▶ **Task directions**:
The data below should be copied out exactly, with its pictures omitted.

▶ **Recorded information**:
--*--

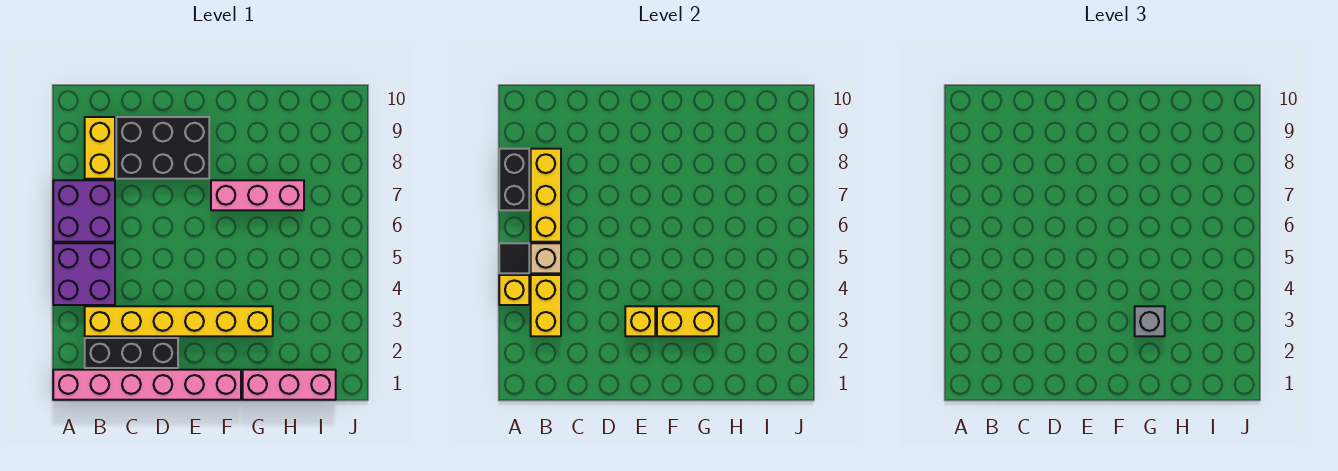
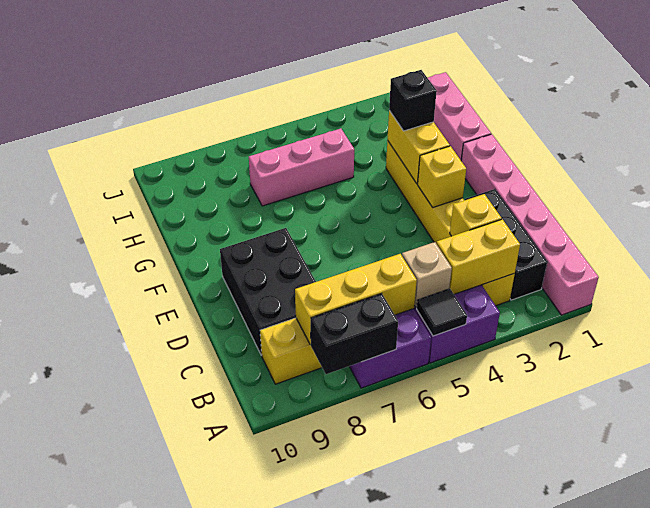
yellow brick A4 level 2 -> yellow brick C3 level 2
pink brick F7:H7 level 1 -> pink brick H5:H7 level 1
grey brick G3 level 3 -> black brick G3 level 3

--*--

▶ **Answer box**:
yellow brick A4 level 2 -> yellow brick C3 level 2
pink brick F7:H7 level 1 -> pink brick H5:H7 level 1
grey brick G3 level 3 -> black brick G3 level 3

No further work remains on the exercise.